Required work
Can you reproduce the listing below line for line, character for character, leaving out the picture?

---------- Dataset content

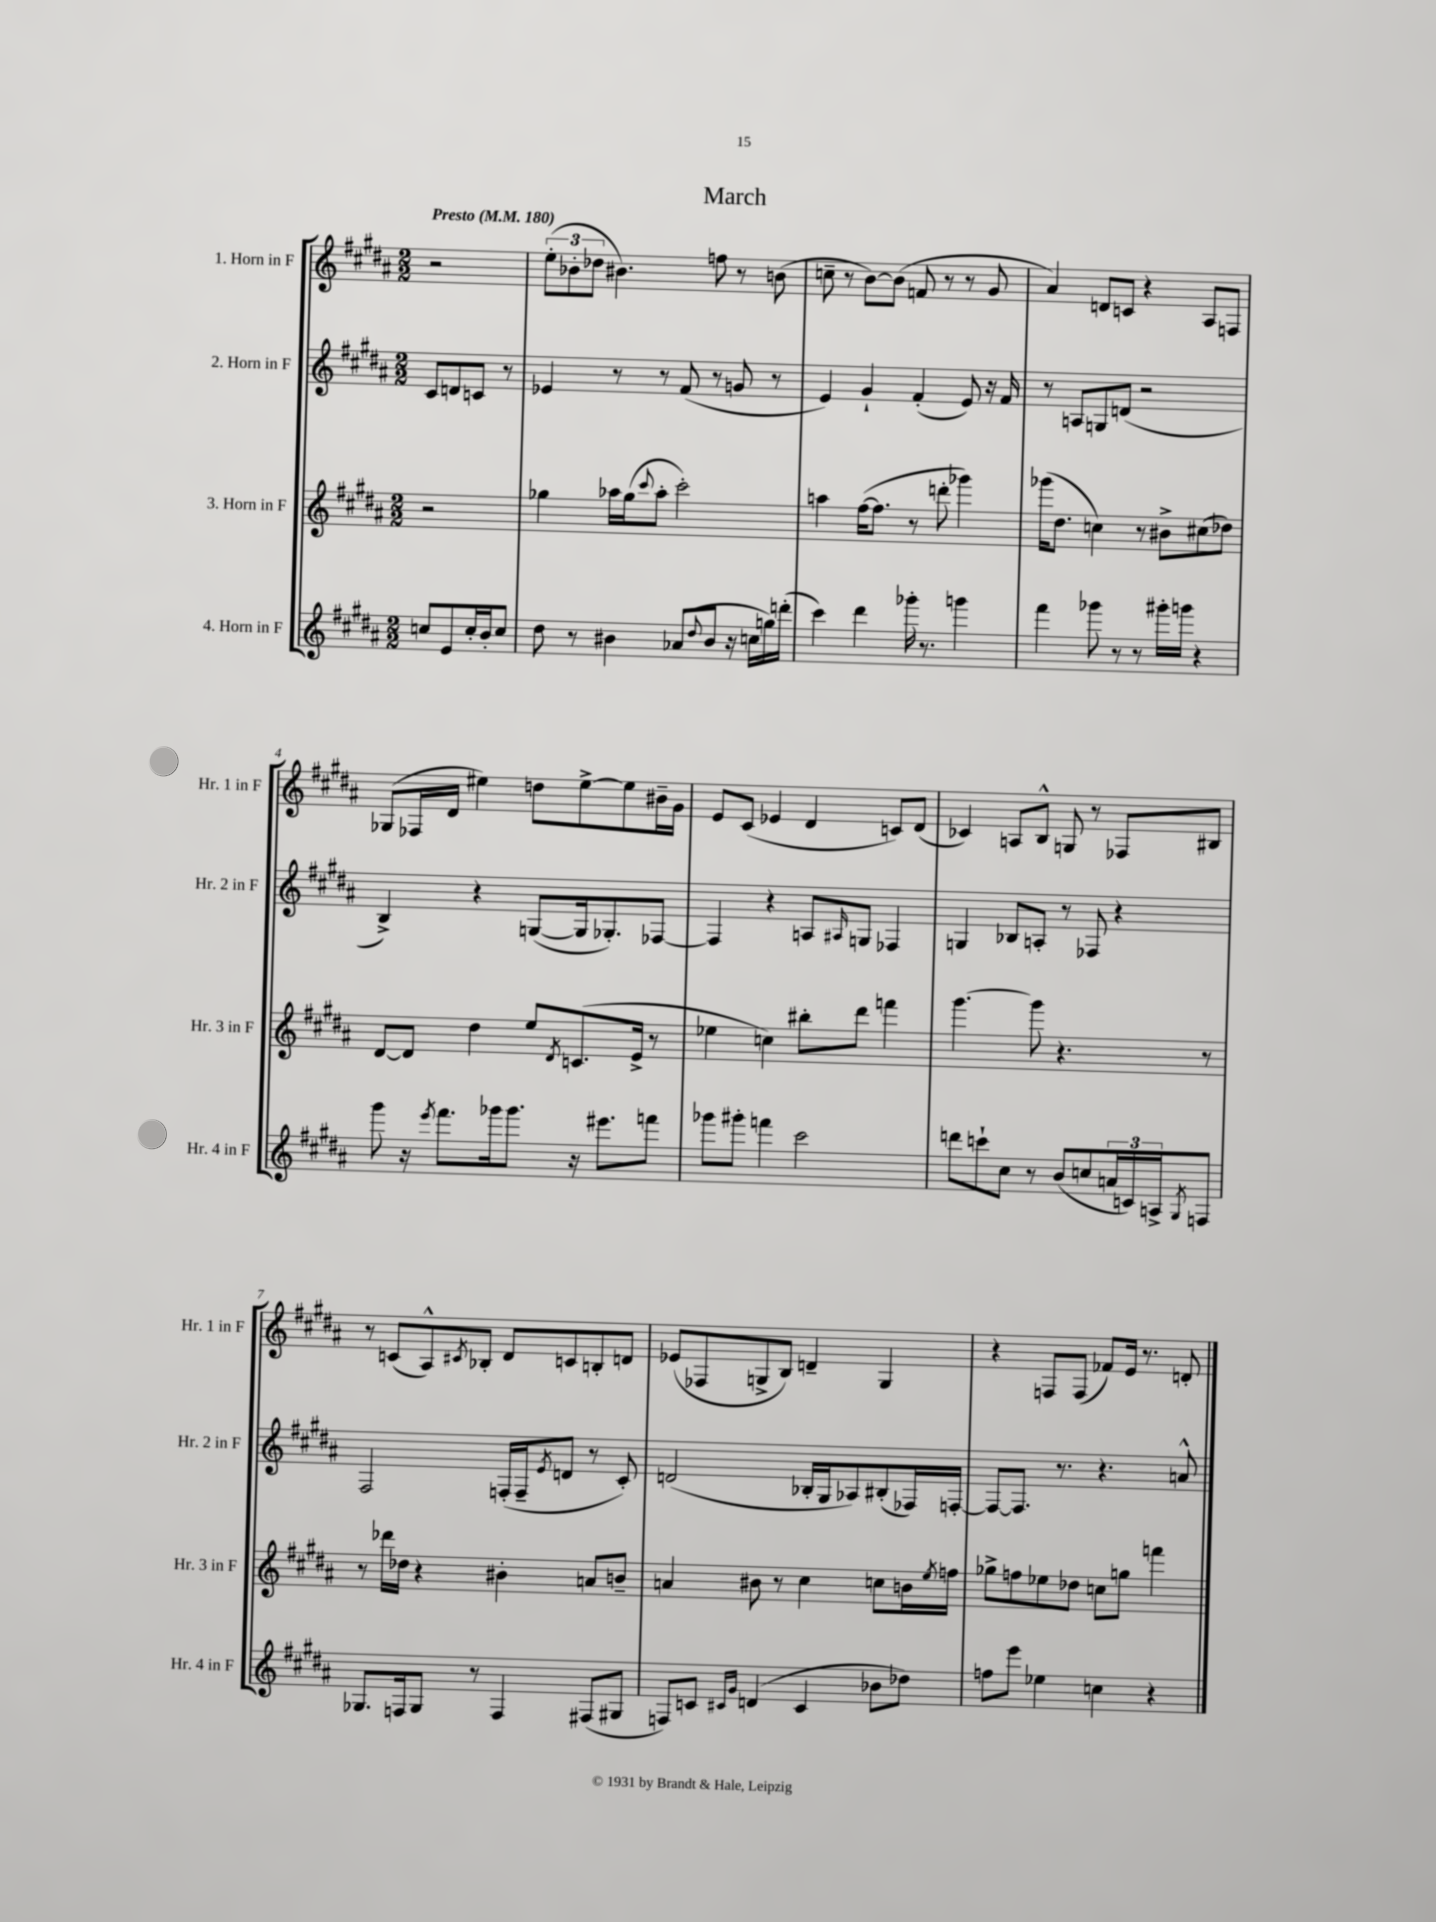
\header { title = "March" }
<<
\new StaffGroup <<
\new Staff = "s0" \with { instrumentName = "1. Horn in F" shortInstrumentName = "Hr. 1 in F" } {
    \clef treble \key b \major \numericTimeSignature \time 2/2 \partial 2 \tempo "Presto" 4 = 180
    r2 |
    \tuplet 3/2 { e''8-.( bes'8-. des''8 } bis'4.) f''8 r8 b'8( |
    c''8-- r8 b'8~) b'8( f'8 r8 r8 gis'8 |
    ais'4) d'8 c'8 r4 ais8 f8 |
    ges8( fes16 dis'16 eis''4) d''8 eis''8~-> eis''8 bis'16-- gis'16 |
    e'8 cis'8( ees'4 dis'4 c'8) dis'8( |
    ces'4) a8 b8-^ g8 r8 fes8 bis8 |
    r8 c'8( ais8-^) \acciaccatura { cis'8 } bes8-. dis'8 c'8 b8-. d'8 |
    ees'8( fes8 g8-> b8) d'4-- g4 |
    r4 f8 f8( fes'8) e'16 r8. d'8-. \bar "|." |
}
\new Staff = "s1" \with { instrumentName = "2. Horn in F" shortInstrumentName = "Hr. 2 in F" } {
    \clef treble \key b \major \numericTimeSignature \time 2/2 \partial 2
    cis'8 d'8 c'8 r8 |
    ees'4 r8 r8 fis'8( r8 g'8 r8 |
    e'4) gis'4-! fis'4-.( e'8) r16 fis'16 |
    r8 a8 g8 d'8( r2 |
    b4->) r4 g8~( g16 ges8.-.) fes8~ |
    fes4 r4 a8 \grace { ais16 } g8 fes4 |
    g4 bes8 a8-. r8 fes8 r4 |
    fis2 f16-.( f16-- \acciaccatura { e'8 } d'8 r8 cis'8-.) |
    d'2( bes16-. gis16 aes8) bis8-.( fes16) f16~-. |
    f8~ f8. r8. r4. a'8-^ \bar "|." |
}
\new Staff = "s2" \with { instrumentName = "3. Horn in F" shortInstrumentName = "Hr. 3 in F" } {
    \clef treble \key b \major \numericTimeSignature \time 2/2 \partial 2
    r2 |
    ges''4 aes''16 ges''16( \appoggiatura { cis'''8 } aes''8-. cis'''2-.) |
    a''4 fis''16~( fis''8. r8 d'''8-. ges'''4) |
    ges'''16( dis''8. c''4) r8 bis'8-> cis''8( des''8) |
    dis'8~ dis'8 dis''4 e''8 \acciaccatura { dis'8 } c'8.( e'16-> r8 |
    ees''4 c''4) bis''8-. dis'''8 f'''4 |
    gis'''4.~ gis'''8 r4. r8 |
    r8 des'''16 des''16 r4 bis'4-. a'8 b'8-- |
    a'4 bis'8 r8 cis''4 c''8 b'16 \acciaccatura { e''8 } f''16 |
    ges''8-> f''8 ees''8 des''8 c''8 g''8 f'''4 \bar "|." |
}
\new Staff = "s3" \with { instrumentName = "4. Horn in F" shortInstrumentName = "Hr. 4 in F" } {
    \clef treble \key b \major \numericTimeSignature \time 2/2 \partial 2
    c''8 e'8 c''16-. b'16-. c''8 |
    dis''8 r8 bis'4 aes'8( \appoggiatura { dis''8 } bis'8 r16 c''16 g''16) d'''16-.( |
    cis'''4) dis'''4 ges'''16-. r8. g'''4 |
    fis'''4 ges'''8 r8 r8 gis'''16-. g'''16 r4 |
    gis'''8 r16 \acciaccatura { e'''8 } fis'''8. ges'''16 ges'''8. r16 eis'''8. f'''8 |
    ges'''8 gis'''8-. f'''4 cis'''2 |
    d'''8 c'''8-! cis''8 r8 b'8( c''8 \tuplet 3/2 { a'16 c'16) a16-> } \acciaccatura { gis8 } f8 |
    ges8. f16 ges8 r8 f4 fis8( gis8 |
    f8) c'8 \grace { cis'16 gis'16 } d'4( cis'4 bes'8 des''8) |
    f''8 e'''8 ees''4 c''4 r4 \bar "|." |
}
>>
>>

--------------------

Exercise output
\header { title = "March" }
<<
\new StaffGroup <<
\new Staff = "s0" \with { instrumentName = "1. Horn in F" shortInstrumentName = "Hr. 1 in F" } {
    \clef treble \key b \major \numericTimeSignature \time 2/2 \partial 2 \tempo "Presto" 4 = 180
    r2 |
    \tuplet 3/2 { e''8-.( bes'8-. des''8 } bis'4.) f''8 r8 b'8( |
    c''8-- r8 b'8~) b'8( f'8 r8 r8 gis'8 |
    ais'4) d'8 c'8 r4 ais8 f8 |
    ges8( fes16 dis'16 eis''4) d''8 eis''8~-> eis''8 bis'16-- gis'16 |
    e'8 cis'8( ees'4 dis'4 c'8) dis'8( |
    ces'4) a8 b8-^ g8 r8 fes8 bis8 |
    r8 c'8( ais8-^) \acciaccatura { cis'8 } bes8-. dis'8 c'8 b8-. d'8 |
    ees'8( fes8 g8-> b8) d'4-- g4 |
    r4 f8 f8( fes'8) e'16 r8. d'8-. \bar "|." |
}
\new Staff = "s1" \with { instrumentName = "2. Horn in F" shortInstrumentName = "Hr. 2 in F" } {
    \clef treble \key b \major \numericTimeSignature \time 2/2 \partial 2
    cis'8 d'8 c'8 r8 |
    ees'4 r8 r8 fis'8( r8 g'8 r8 |
    e'4) gis'4-! fis'4-.( e'8) r16 fis'16 |
    r8 a8 g8 d'8( r2 |
    b4->) r4 g8~( g16 ges8.-.) fes8~ |
    fes4 r4 a8 \grace { ais16 } g8 fes4 |
    g4 bes8 a8-. r8 fes8 r4 |
    fis2 f16-.( f16-- \acciaccatura { e'8 } d'8 r8 cis'8-.) |
    d'2( bes16-. gis16 aes8) bis8-.( fes16) f16~-. |
    f8~ f8. r8. r4. a'8-^ \bar "|." |
}
\new Staff = "s2" \with { instrumentName = "3. Horn in F" shortInstrumentName = "Hr. 3 in F" } {
    \clef treble \key b \major \numericTimeSignature \time 2/2 \partial 2
    r2 |
    ges''4 aes''16 ges''16( \appoggiatura { cis'''8 } aes''8-. cis'''2-.) |
    a''4 fis''16~( fis''8. r8 d'''8-. ges'''4) |
    ges'''16( dis''8. c''4) r8 bis'8-> cis''8( des''8) |
    dis'8~ dis'8 dis''4 e''8 \acciaccatura { dis'8 } c'8.( e'16-> r8 |
    ees''4 c''4) bis''8-. dis'''8 f'''4 |
    gis'''4.~ gis'''8 r4. r8 |
    r8 des'''16 des''16 r4 bis'4-. a'8 b'8-- |
    a'4 bis'8 r8 cis''4 c''8 b'16 \acciaccatura { e''8 } f''16 |
    ges''8-> f''8 ees''8 des''8 c''8 g''8 f'''4 \bar "|." |
}
\new Staff = "s3" \with { instrumentName = "4. Horn in F" shortInstrumentName = "Hr. 4 in F" } {
    \clef treble \key b \major \numericTimeSignature \time 2/2 \partial 2
    c''8 e'8 c''16-. b'16-. c''8 |
    dis''8 r8 bis'4 aes'8( \appoggiatura { dis''8 } bis'8 r16 c''16 g''16) d'''16-.( |
    cis'''4) dis'''4 ges'''16-. r8. g'''4 |
    fis'''4 ges'''8 r8 r8 gis'''16-. g'''16 r4 |
    gis'''8 r16 \acciaccatura { e'''8 } fis'''8. ges'''16 ges'''8. r16 eis'''8. f'''8 |
    ges'''8 gis'''8-. f'''4 cis'''2 |
    d'''8 c'''8-! cis''8 r8 b'8( c''8 \tuplet 3/2 { a'16 c'16) a16-> } \acciaccatura { gis8 } f8 |
    ges8. f16 ges8 r8 f4 fis8( gis8 |
    f8) c'8 \grace { cis'16 gis'16 } d'4( cis'4 bes'8 des''8) |
    f''8 e'''8 ees''4 c''4 r4 \bar "|." |
}
>>
>>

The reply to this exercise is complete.